TASK INSTRUCTIONS>
Within the records below, find the line with "T201: NPN (B" and the line with "J201 pin 2: GND -> 3V3", then reproduce exactly those two lines and all lines between them, without any picture.

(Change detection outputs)
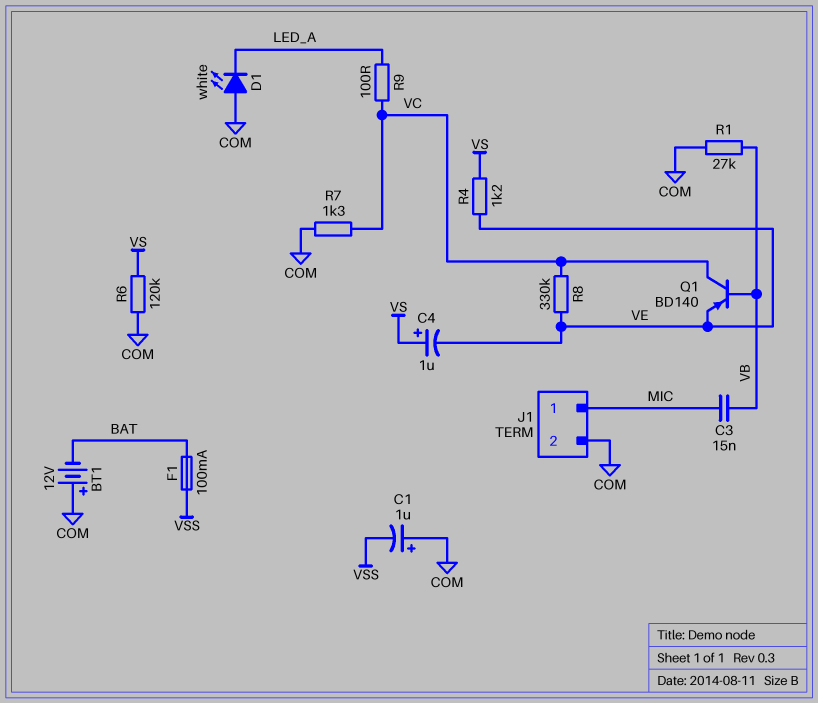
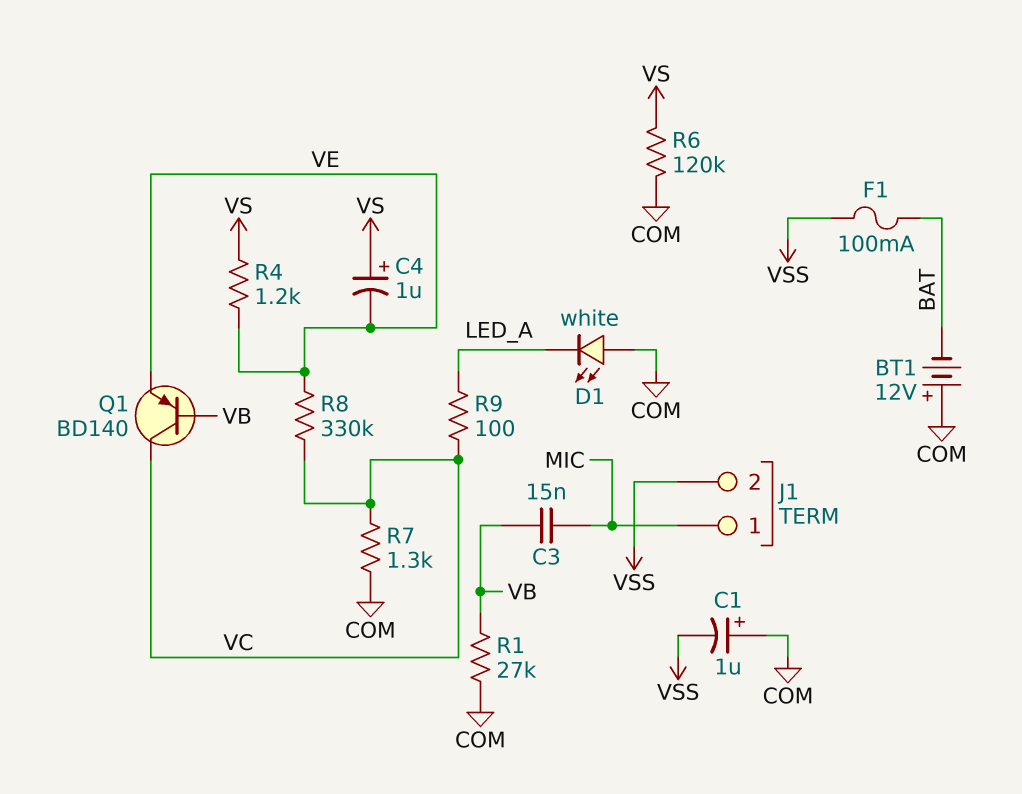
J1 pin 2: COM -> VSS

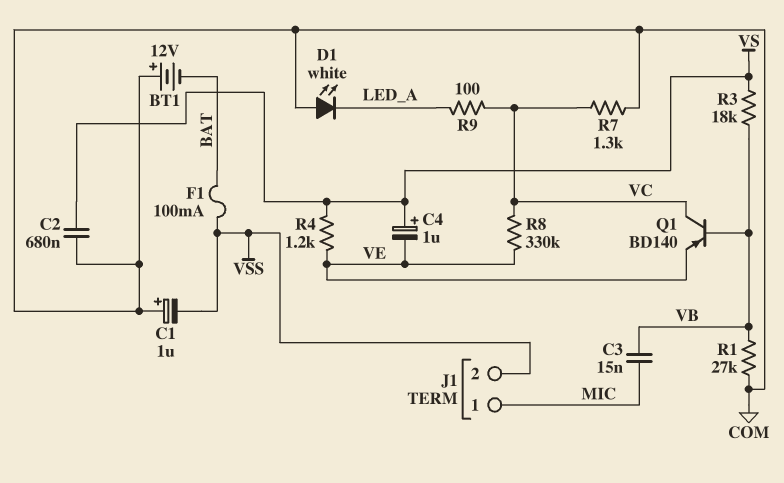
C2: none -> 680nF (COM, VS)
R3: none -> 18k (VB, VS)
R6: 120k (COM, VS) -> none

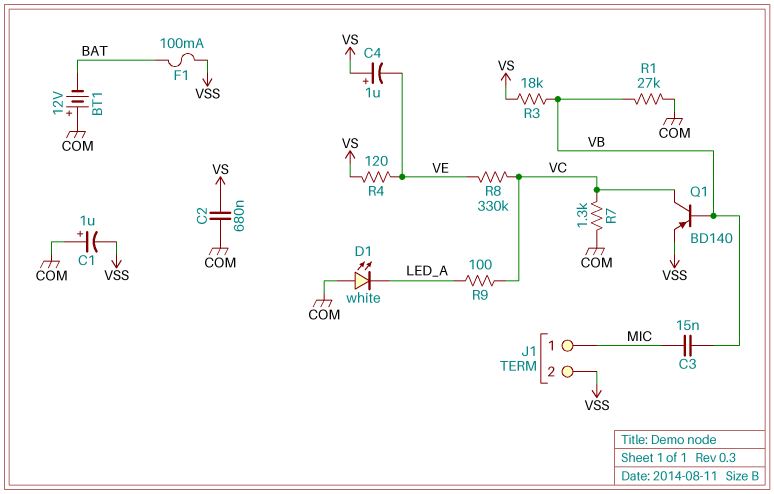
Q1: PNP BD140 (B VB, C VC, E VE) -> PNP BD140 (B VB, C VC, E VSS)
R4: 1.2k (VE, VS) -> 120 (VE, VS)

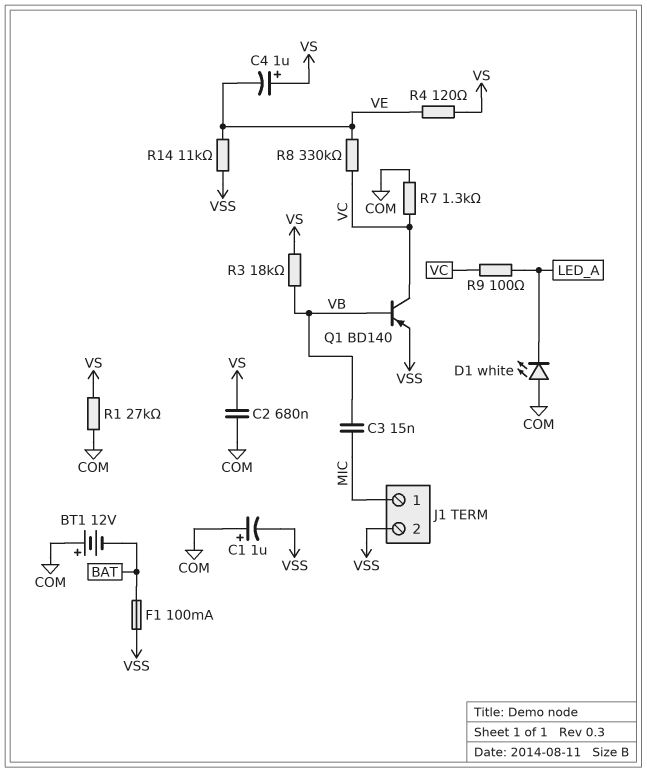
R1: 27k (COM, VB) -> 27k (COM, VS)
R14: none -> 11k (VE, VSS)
--
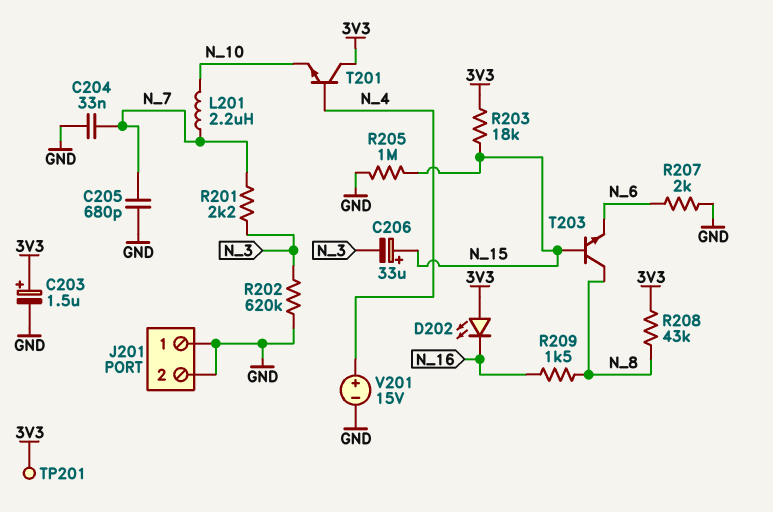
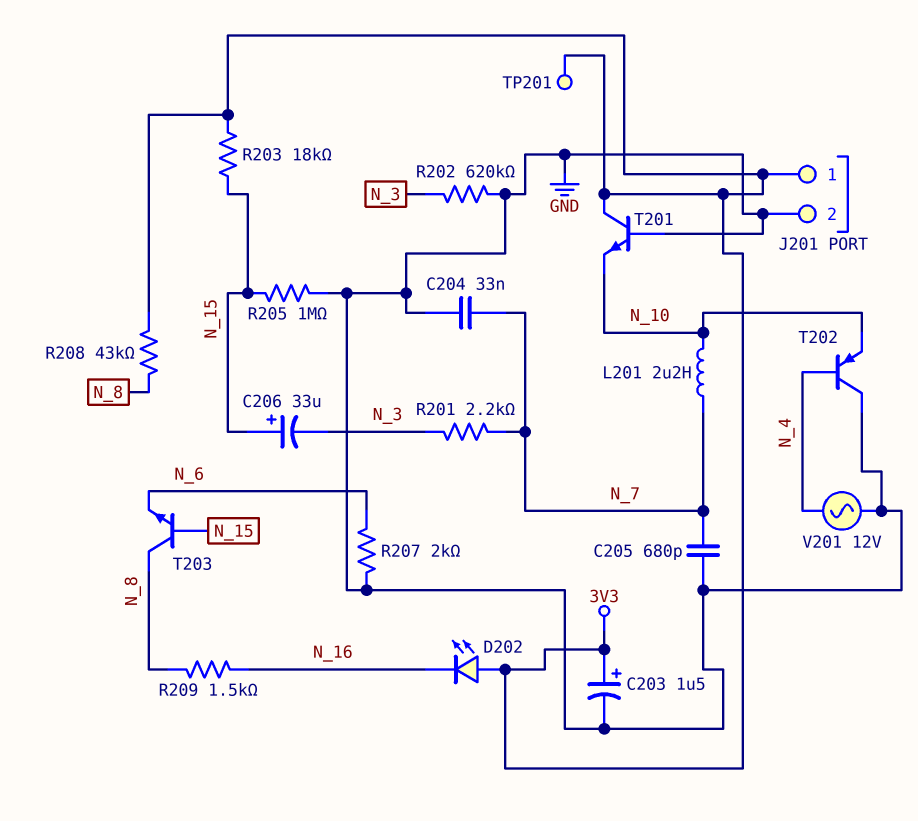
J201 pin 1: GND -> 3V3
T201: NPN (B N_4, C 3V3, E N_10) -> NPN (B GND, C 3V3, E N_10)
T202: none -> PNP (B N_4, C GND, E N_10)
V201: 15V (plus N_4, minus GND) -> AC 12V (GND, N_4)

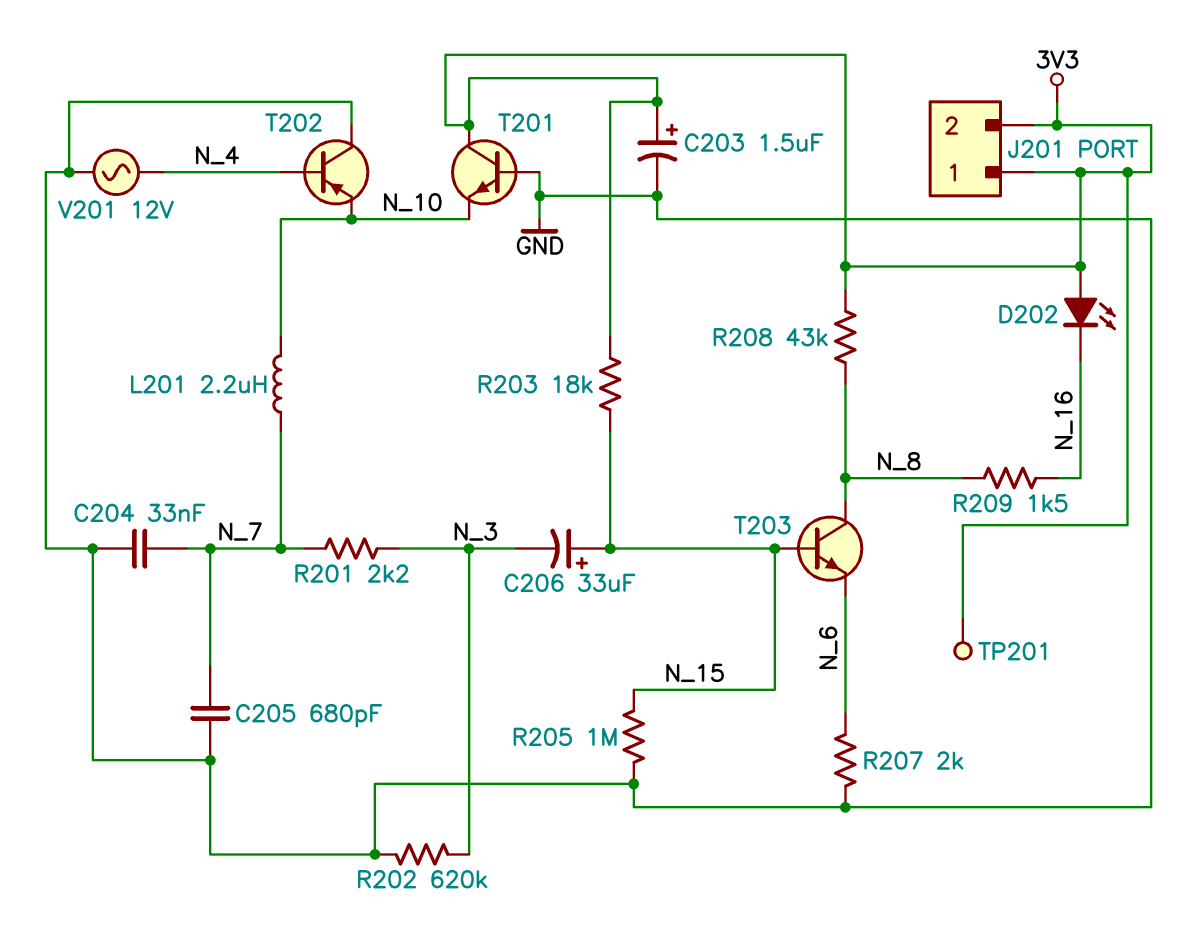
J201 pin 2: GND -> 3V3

WRITTEN ANSWER>
T201: NPN (B N_4, C 3V3, E N_10) -> NPN (B GND, C 3V3, E N_10)
T202: none -> PNP (B N_4, C GND, E N_10)
V201: 15V (plus N_4, minus GND) -> AC 12V (GND, N_4)

J201 pin 2: GND -> 3V3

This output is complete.